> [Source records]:
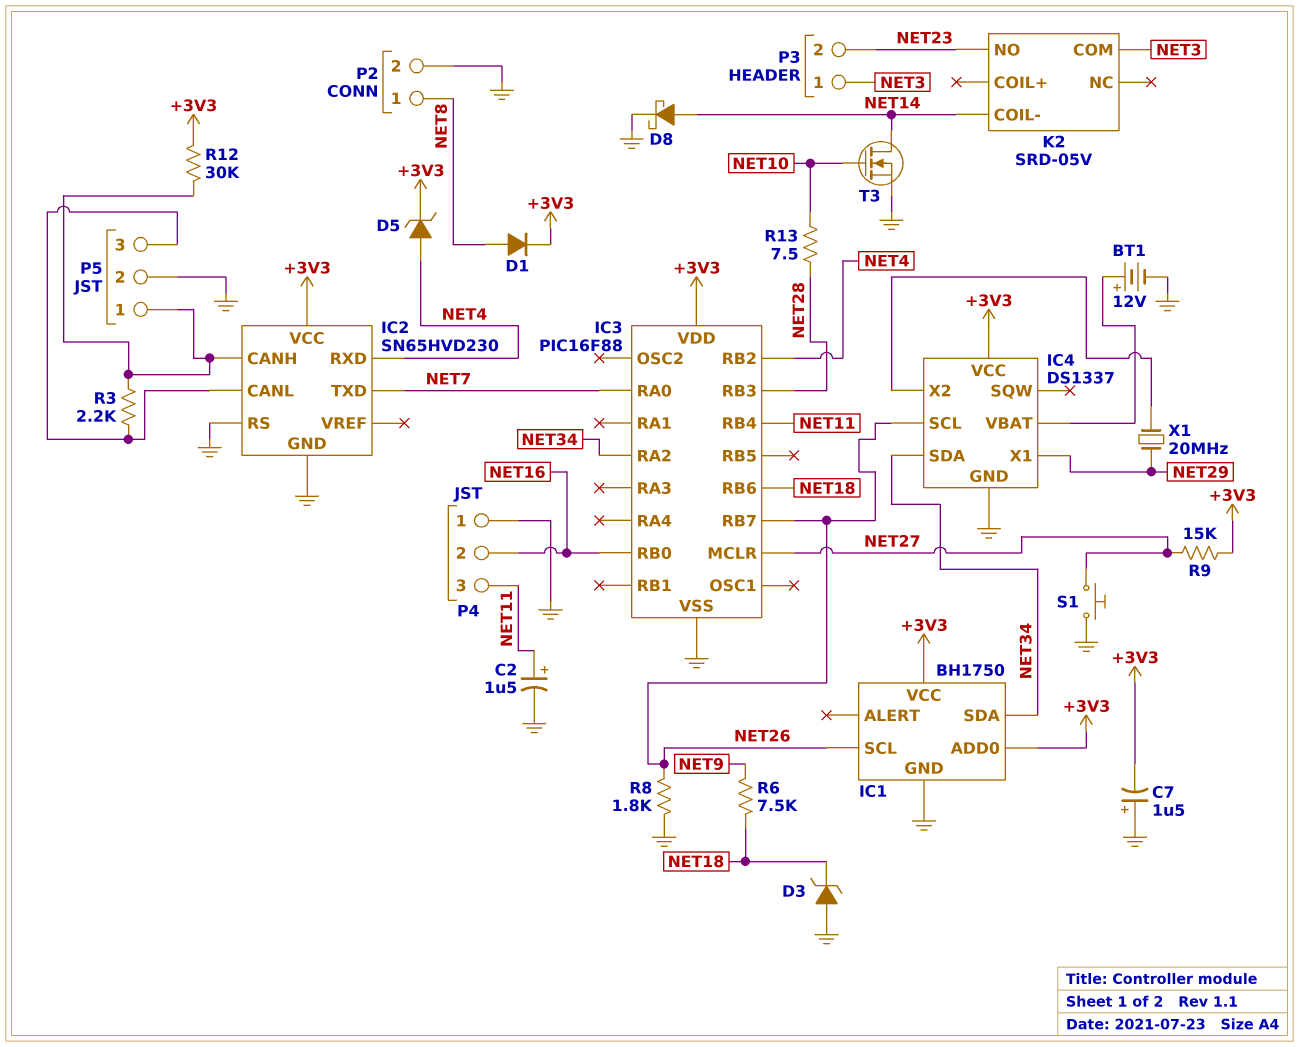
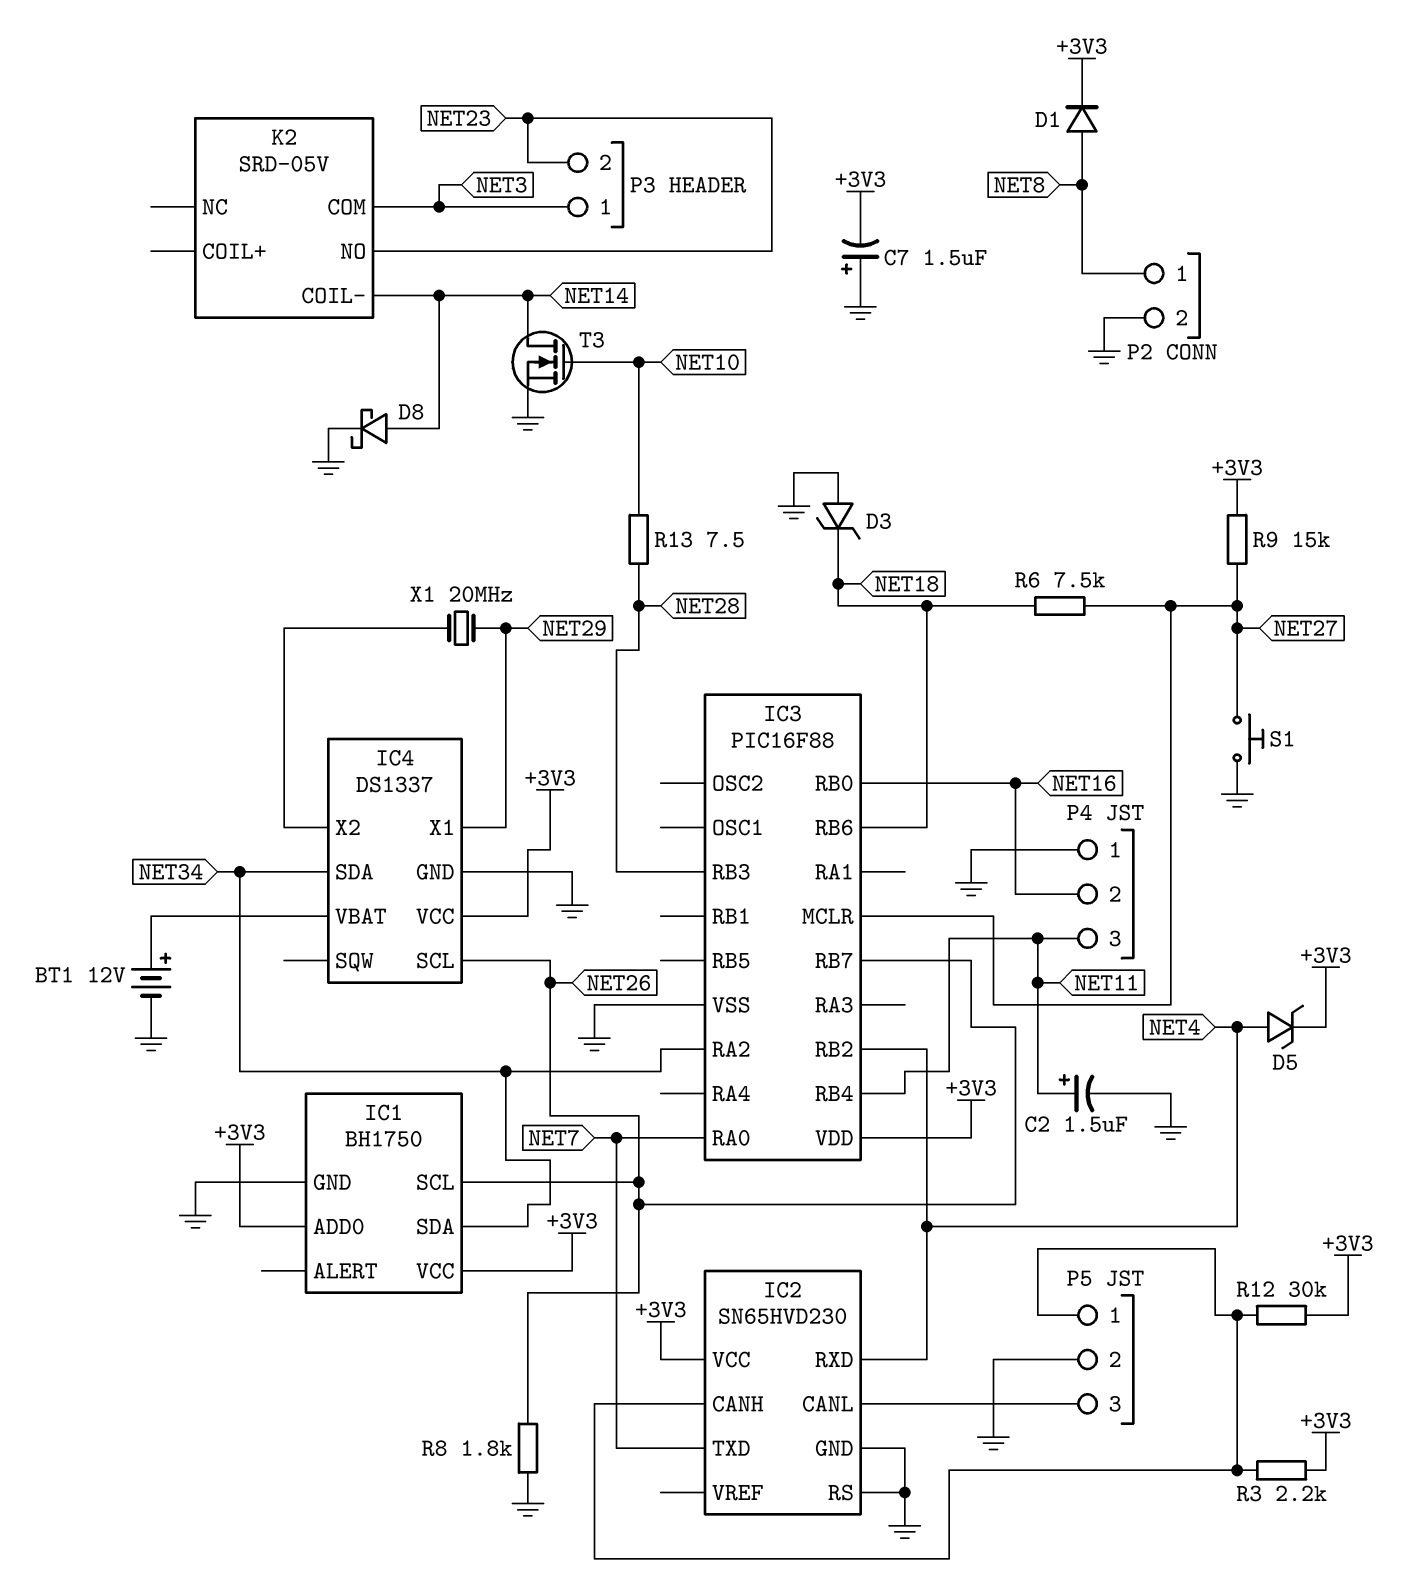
R3: 2.2k (IC2/CANH, IC2/CANL) -> 2.2k (+3V3, IC2/CANH)
R6: 7.5k (NET9, NET18) -> 7.5k (NET18, NET27)

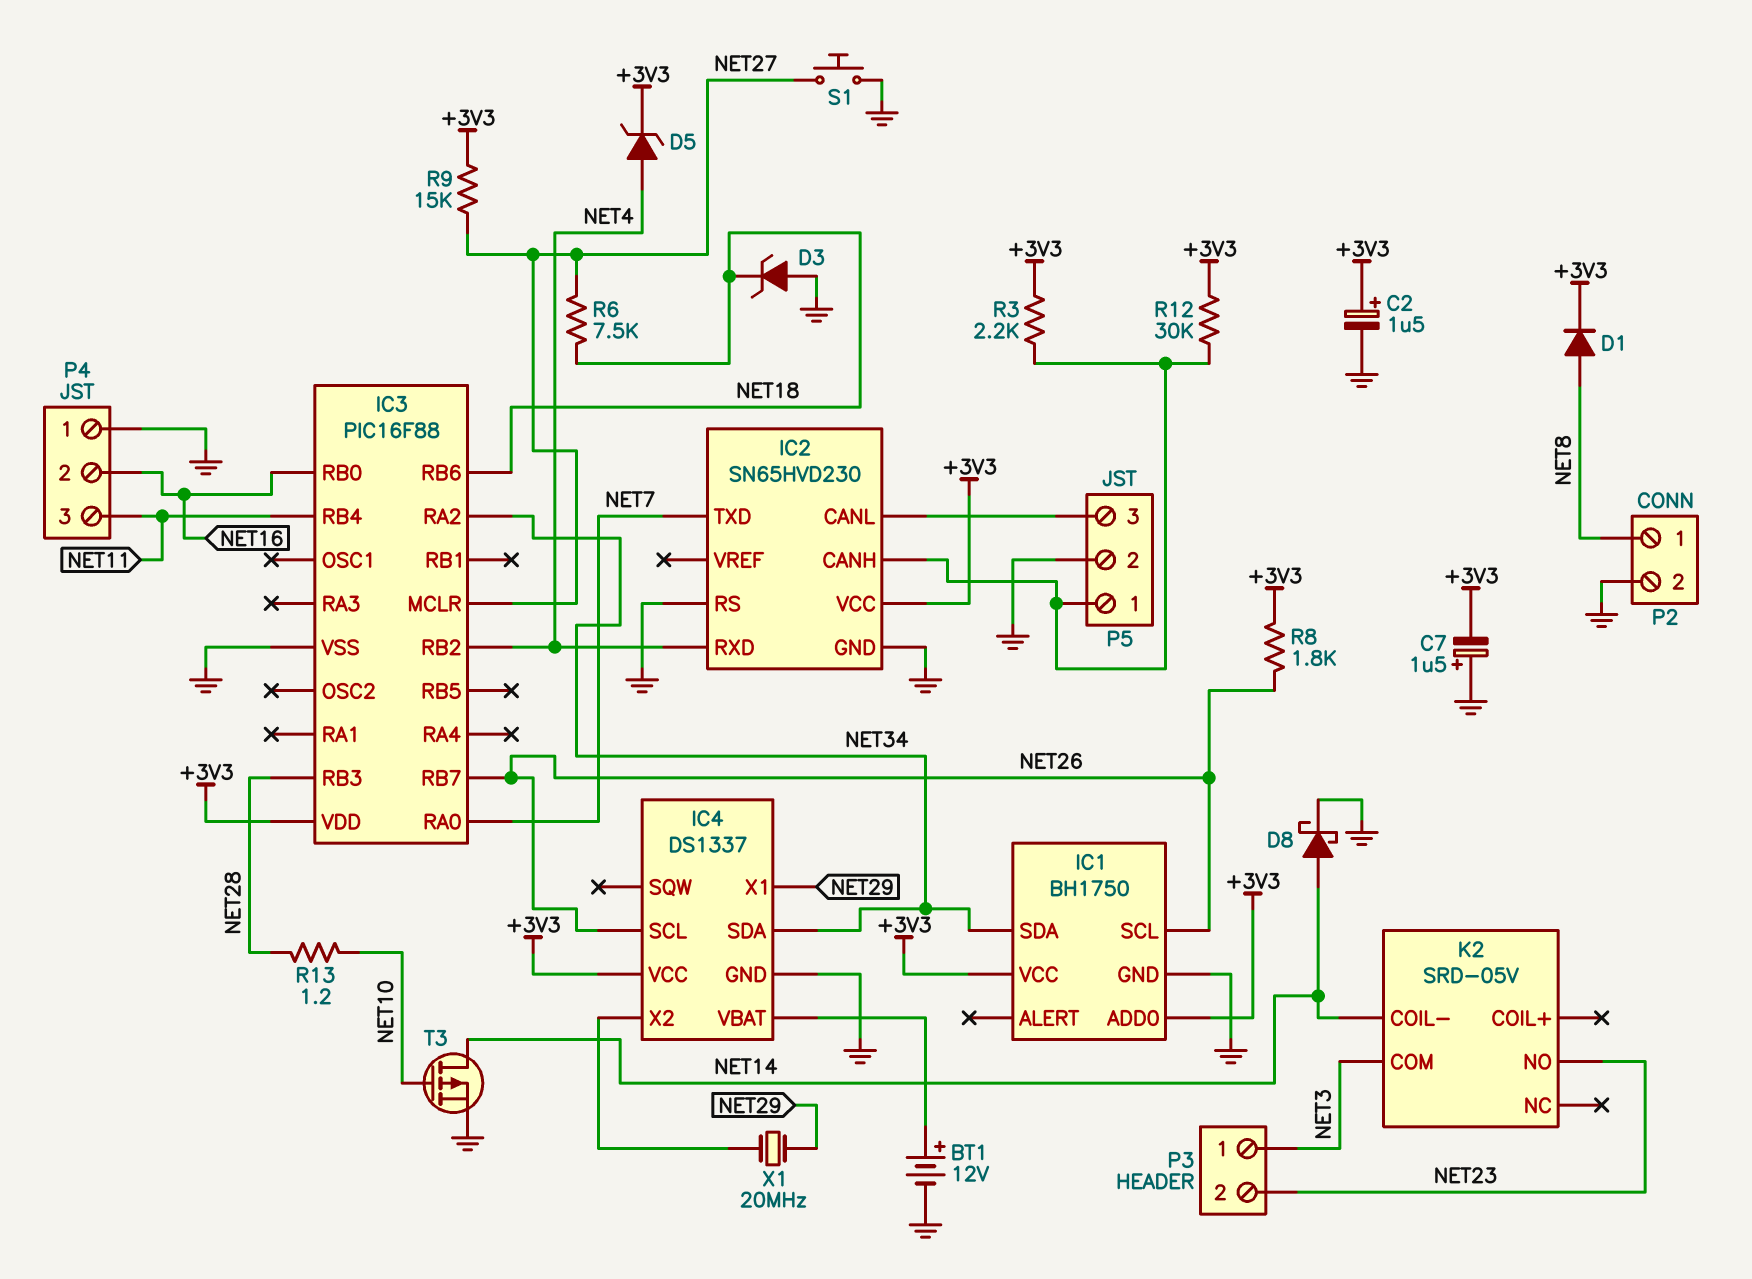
C2: 1.5uF (plus NET11, minus GND) -> 1.5uF (plus +3V3, minus GND)
R8: 1.8k (GND, NET26) -> 1.8k (+3V3, NET26)
R13: 7.5 (NET10, NET28) -> 1.2 (NET10, NET28)
T3: NMOS (G NET10, D NET14, S GND) -> PMOS (G NET10, D NET14, S GND)

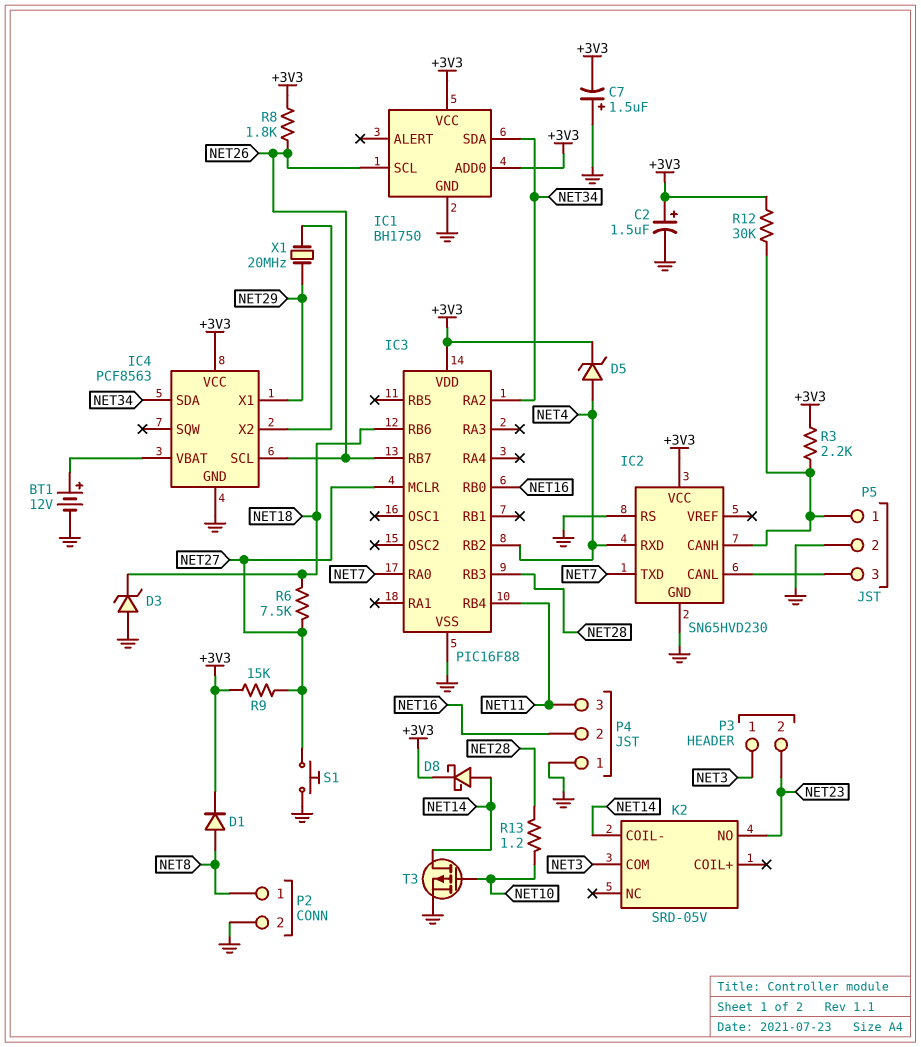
D8: schottky (A NET14, K GND) -> schottky (A NET14, K +3V3)
IC4: DS1337 -> PCF8563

> [ACTIVITY]: Begin at the line containing "R13: 7.5 (NET10, NET28) -> 1.2 (NET10, NET28)" and stop at the final line of the data. Retype those lines exactly, without the pictures.

> [REPLY TO THE EXERCISE]:
R13: 7.5 (NET10, NET28) -> 1.2 (NET10, NET28)
T3: NMOS (G NET10, D NET14, S GND) -> PMOS (G NET10, D NET14, S GND)

D8: schottky (A NET14, K GND) -> schottky (A NET14, K +3V3)
IC4: DS1337 -> PCF8563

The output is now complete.